WHAT TO WORK ON: Set out exactly every line of the entries below, starting at the line that holds "KEYS pin K1: 5 -> 3" and stopping after the line that holds "RGB2 pin B: 4 -> A1".

GIVEN RECORDS:
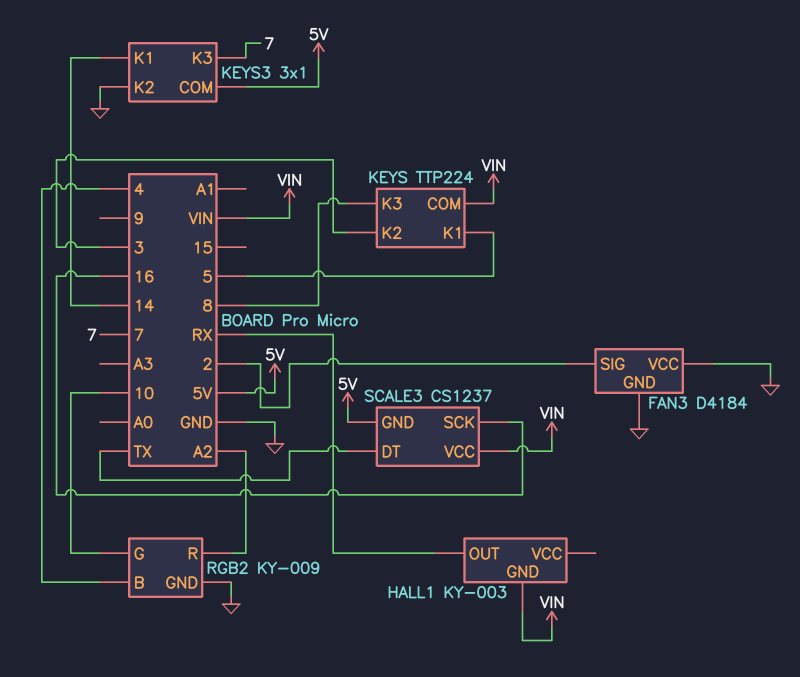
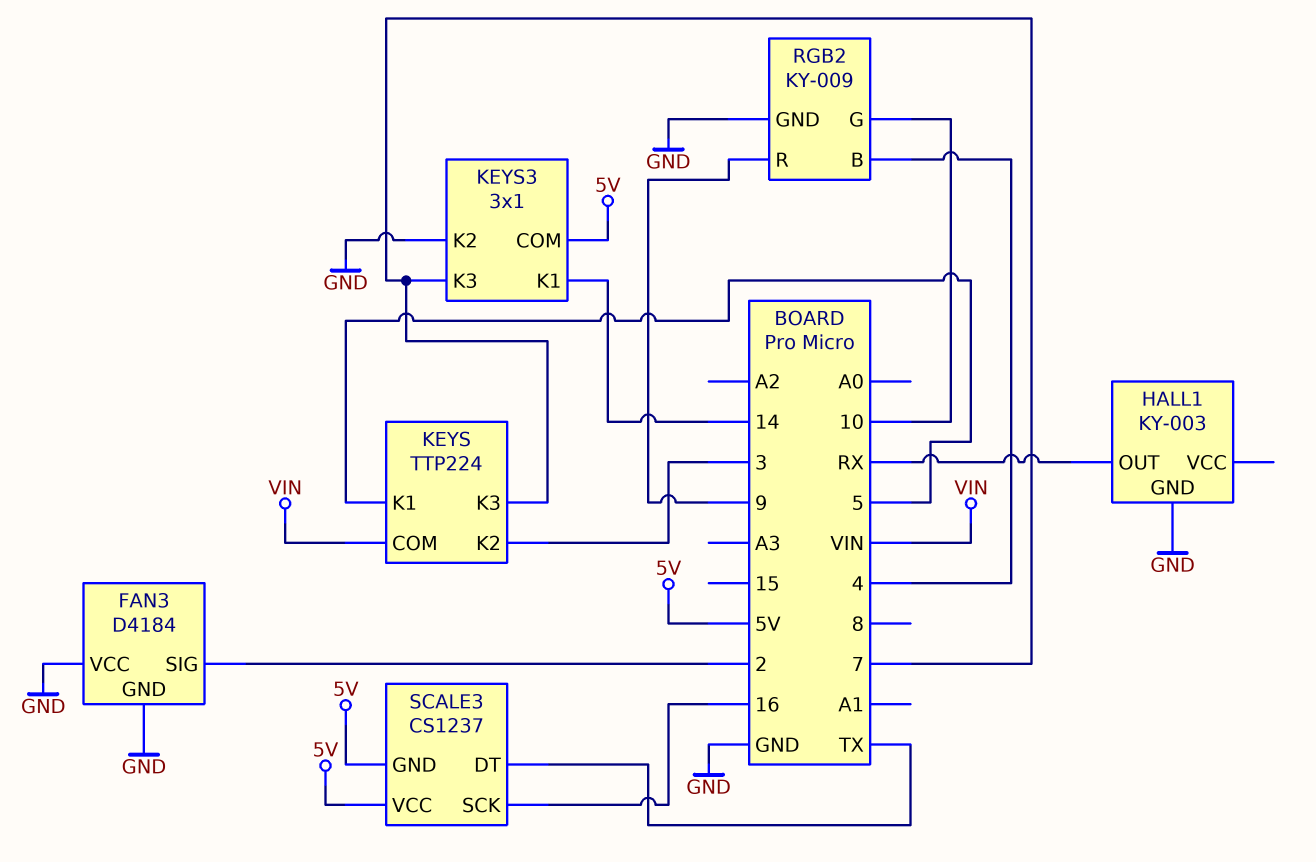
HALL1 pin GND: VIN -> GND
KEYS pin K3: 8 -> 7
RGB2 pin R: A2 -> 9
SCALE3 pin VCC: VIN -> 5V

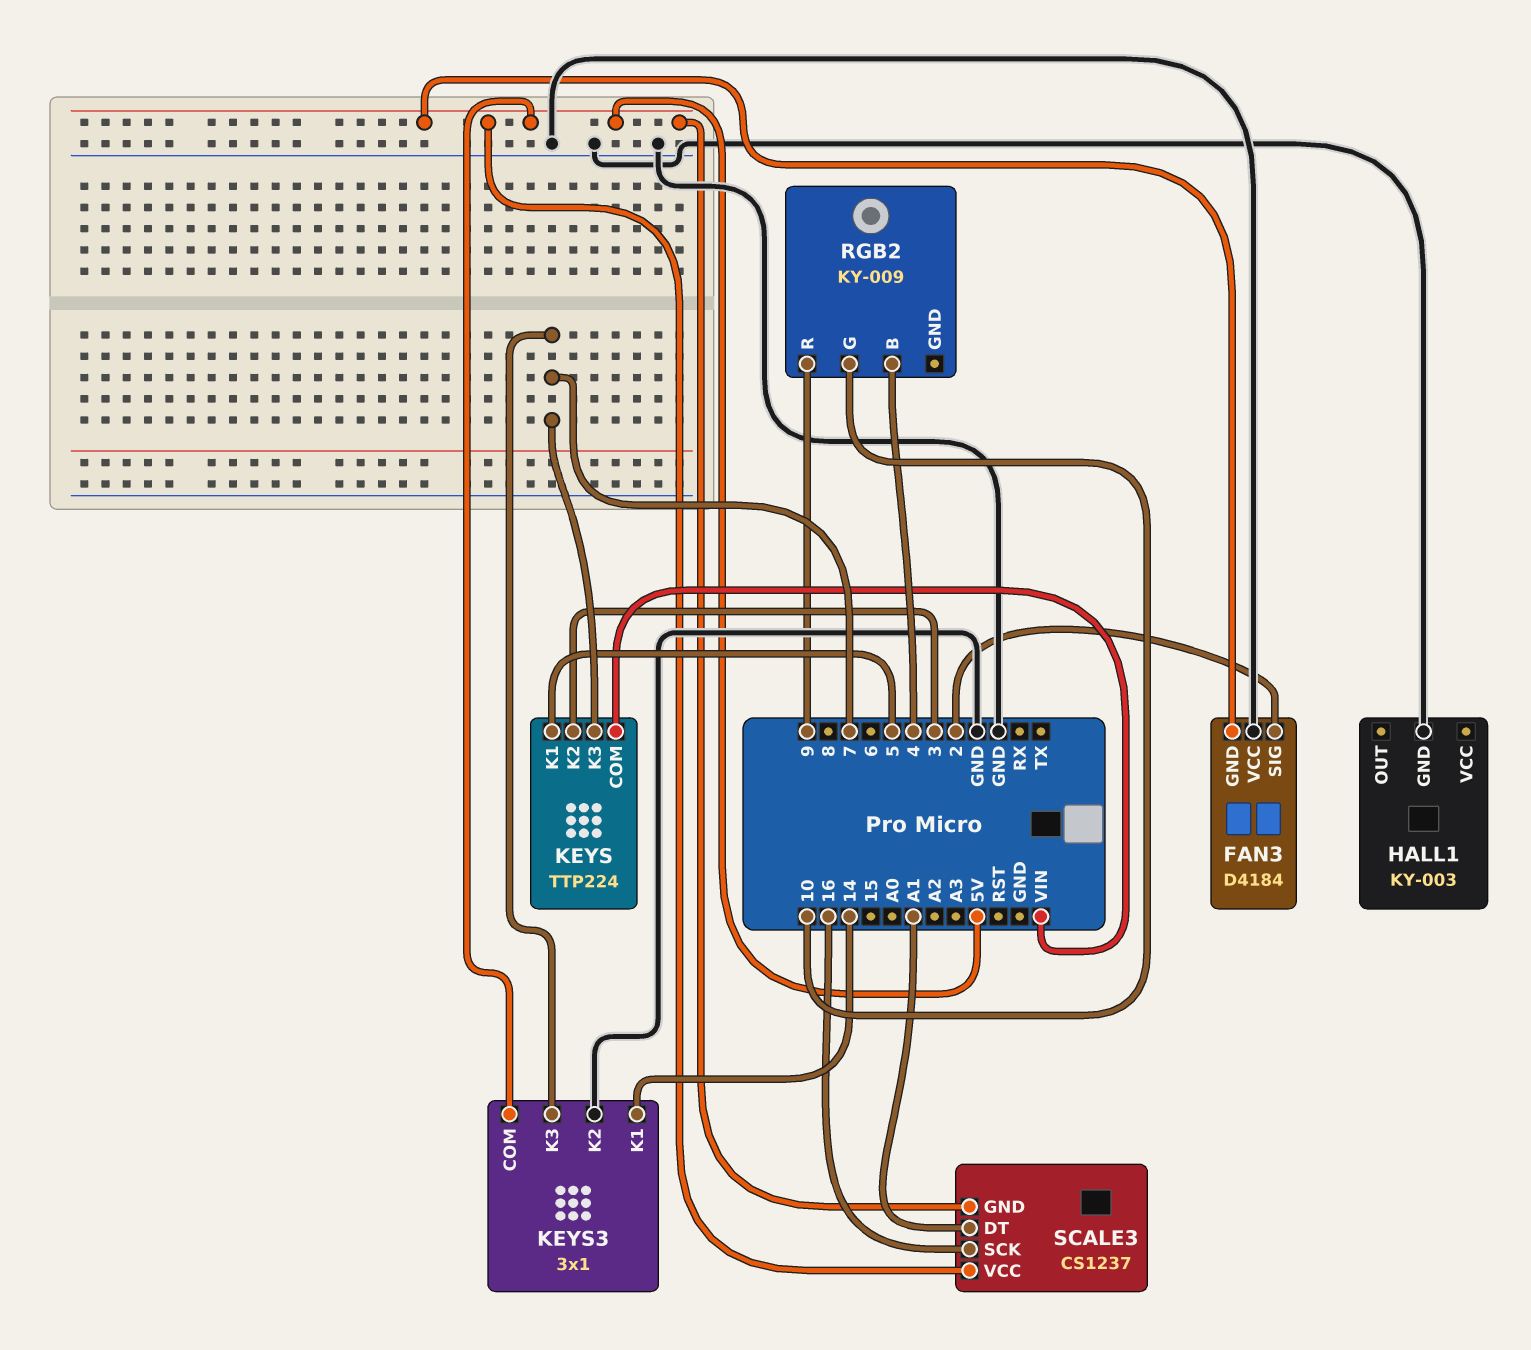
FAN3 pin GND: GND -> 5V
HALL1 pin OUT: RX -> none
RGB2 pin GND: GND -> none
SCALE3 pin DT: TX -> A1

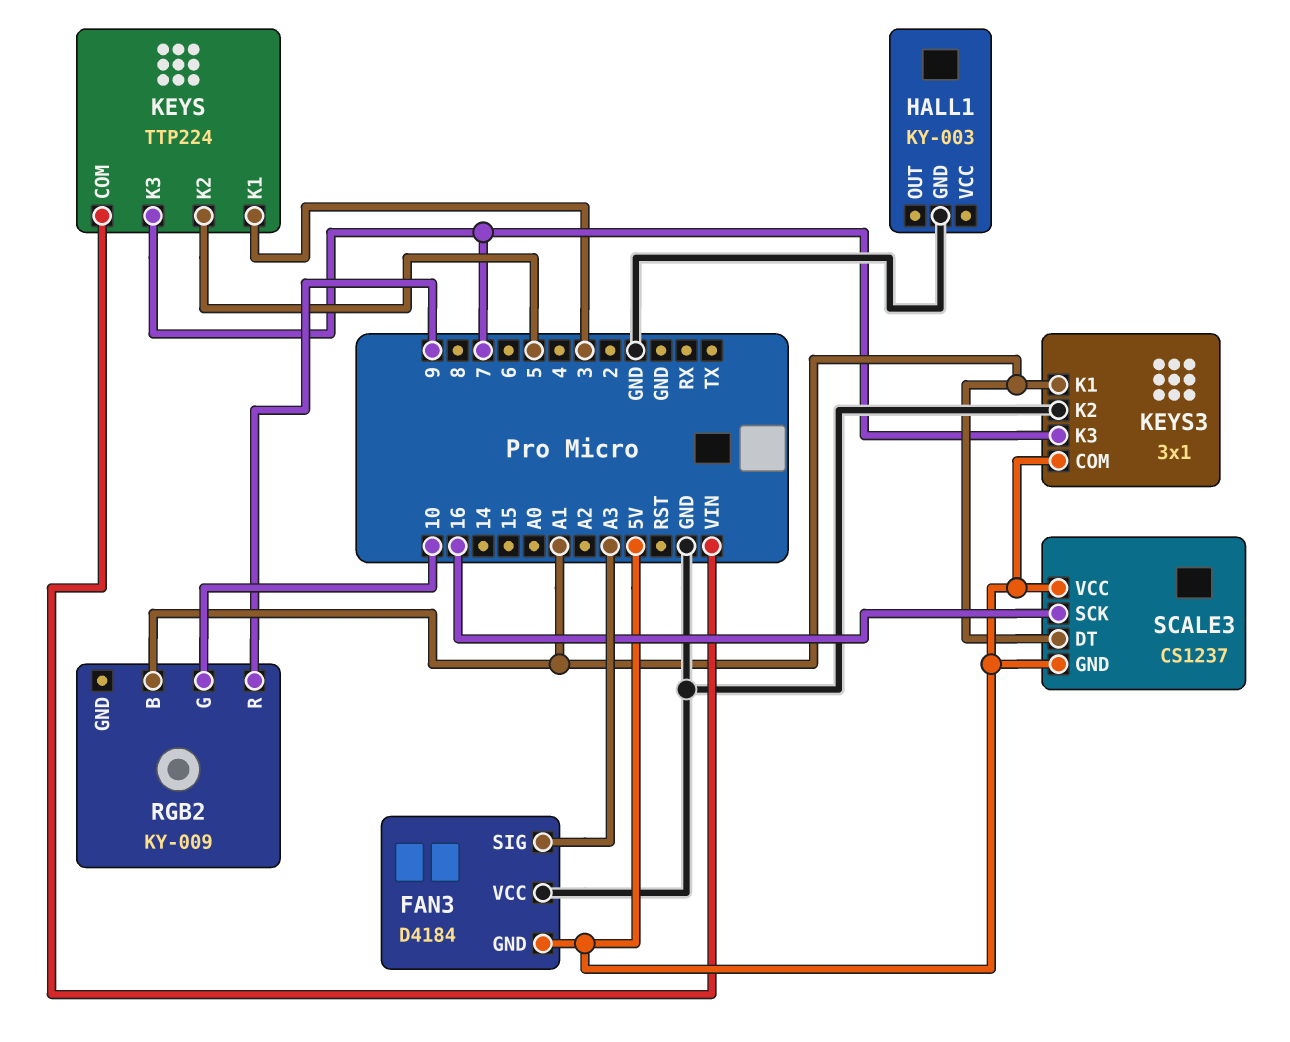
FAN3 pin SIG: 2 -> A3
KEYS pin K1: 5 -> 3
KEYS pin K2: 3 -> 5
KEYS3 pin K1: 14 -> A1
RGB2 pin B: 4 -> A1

* * *

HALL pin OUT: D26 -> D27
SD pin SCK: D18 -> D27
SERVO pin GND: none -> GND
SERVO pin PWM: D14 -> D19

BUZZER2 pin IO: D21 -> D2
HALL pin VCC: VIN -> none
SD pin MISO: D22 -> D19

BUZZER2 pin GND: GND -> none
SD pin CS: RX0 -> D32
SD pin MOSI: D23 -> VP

YOUR RESPONSE:
KEYS pin K1: 5 -> 3
KEYS pin K2: 3 -> 5
KEYS3 pin K1: 14 -> A1
RGB2 pin B: 4 -> A1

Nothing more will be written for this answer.